● **Material to process**:
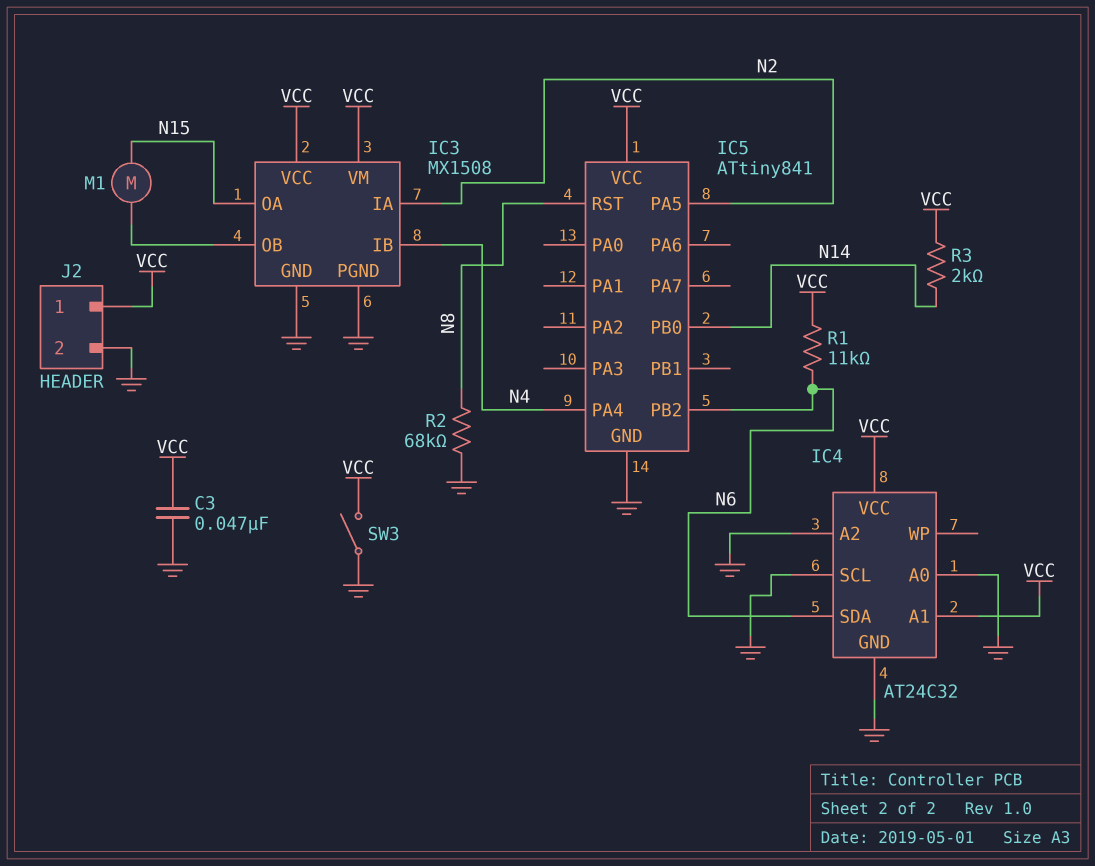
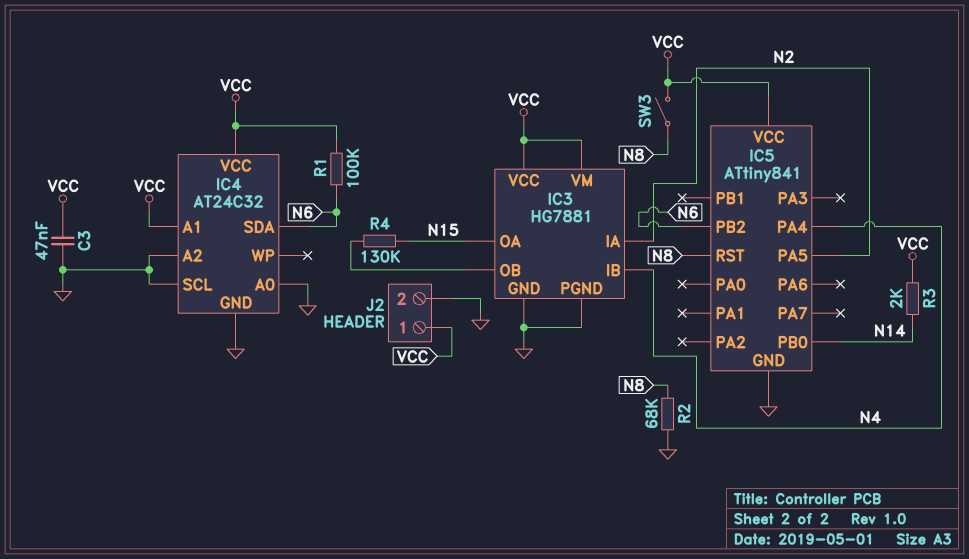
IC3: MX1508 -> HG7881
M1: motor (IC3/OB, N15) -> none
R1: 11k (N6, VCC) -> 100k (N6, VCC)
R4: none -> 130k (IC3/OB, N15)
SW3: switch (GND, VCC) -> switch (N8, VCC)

● **Problem to solve**: The answer should be a number alone: the count of lines in the records that hold the word "none".

● **Task output**: 2